• Your task
Word for word, copy the data that follows and skip its pictures.

-------- Dataset excerpts

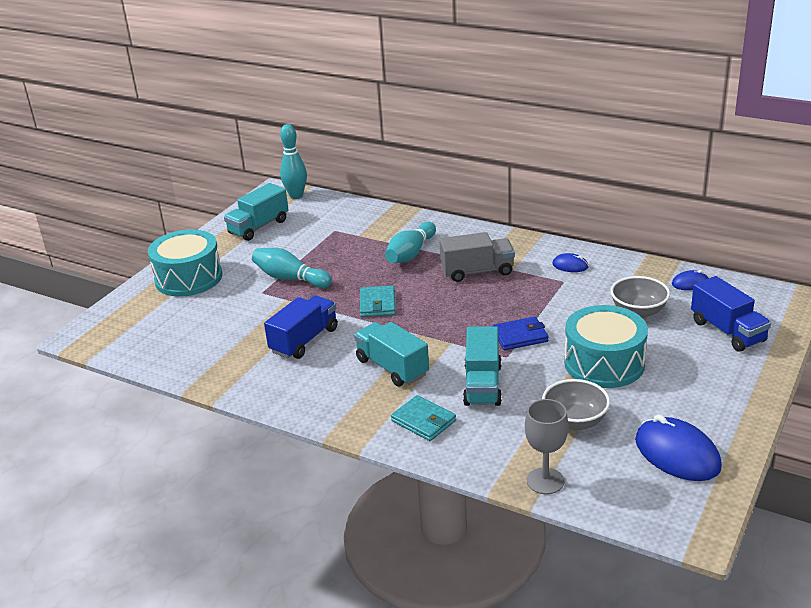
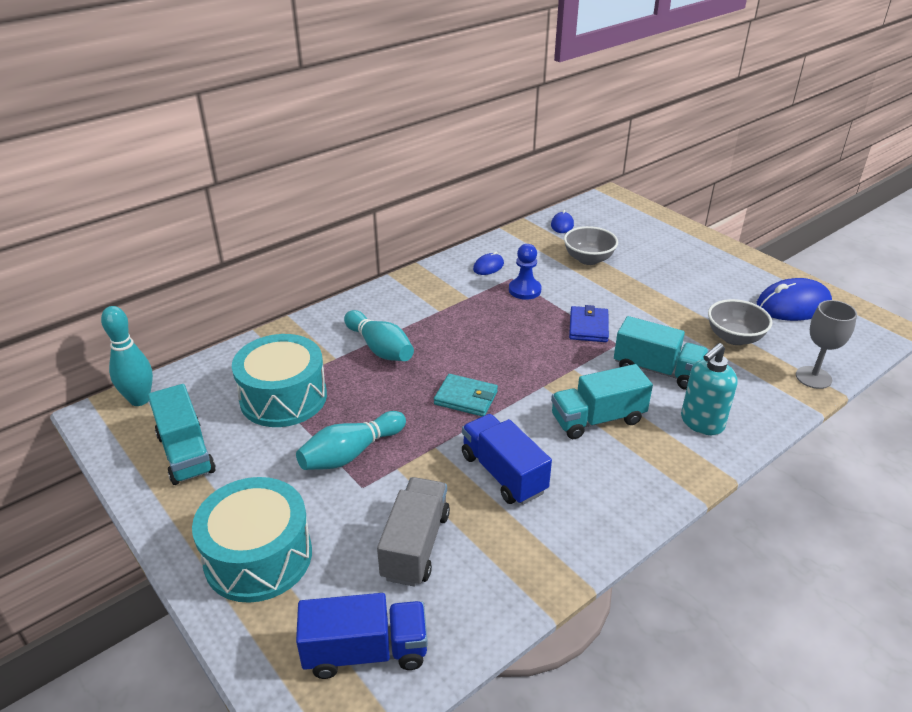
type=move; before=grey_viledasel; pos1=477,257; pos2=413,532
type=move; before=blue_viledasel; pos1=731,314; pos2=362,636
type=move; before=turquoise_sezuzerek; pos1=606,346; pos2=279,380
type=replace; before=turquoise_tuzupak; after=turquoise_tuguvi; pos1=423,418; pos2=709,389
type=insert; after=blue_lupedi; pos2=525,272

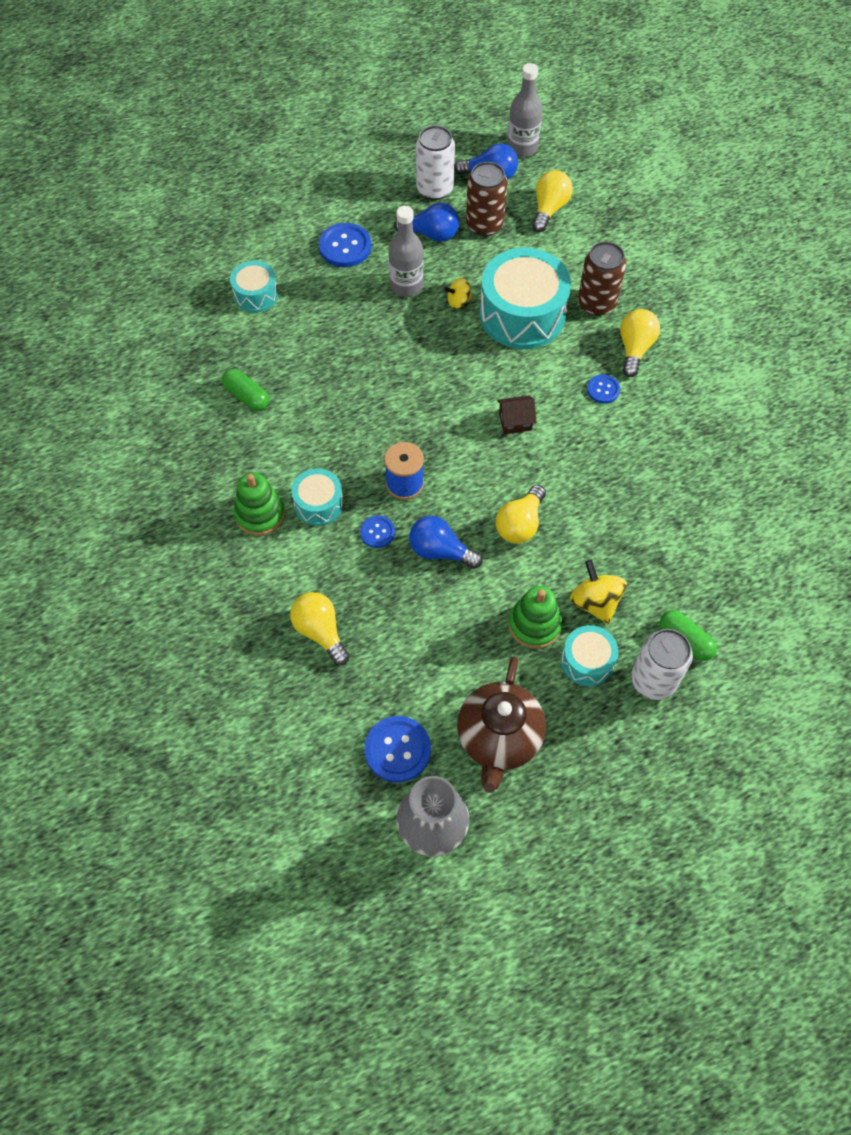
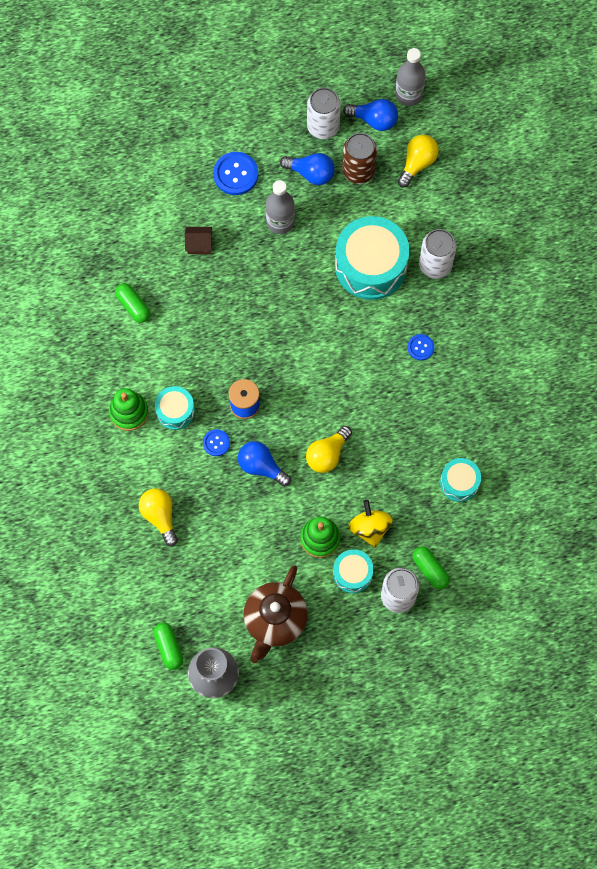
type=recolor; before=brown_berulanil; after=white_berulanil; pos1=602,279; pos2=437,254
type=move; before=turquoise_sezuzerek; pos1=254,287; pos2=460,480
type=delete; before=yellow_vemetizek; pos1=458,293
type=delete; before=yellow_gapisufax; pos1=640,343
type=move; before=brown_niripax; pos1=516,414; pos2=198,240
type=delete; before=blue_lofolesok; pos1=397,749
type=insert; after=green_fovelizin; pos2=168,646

----------------

• Completed task
type=move; before=grey_viledasel; pos1=477,257; pos2=413,532
type=move; before=blue_viledasel; pos1=731,314; pos2=362,636
type=move; before=turquoise_sezuzerek; pos1=606,346; pos2=279,380
type=replace; before=turquoise_tuzupak; after=turquoise_tuguvi; pos1=423,418; pos2=709,389
type=insert; after=blue_lupedi; pos2=525,272

type=recolor; before=brown_berulanil; after=white_berulanil; pos1=602,279; pos2=437,254
type=move; before=turquoise_sezuzerek; pos1=254,287; pos2=460,480
type=delete; before=yellow_vemetizek; pos1=458,293
type=delete; before=yellow_gapisufax; pos1=640,343
type=move; before=brown_niripax; pos1=516,414; pos2=198,240
type=delete; before=blue_lofolesok; pos1=397,749
type=insert; after=green_fovelizin; pos2=168,646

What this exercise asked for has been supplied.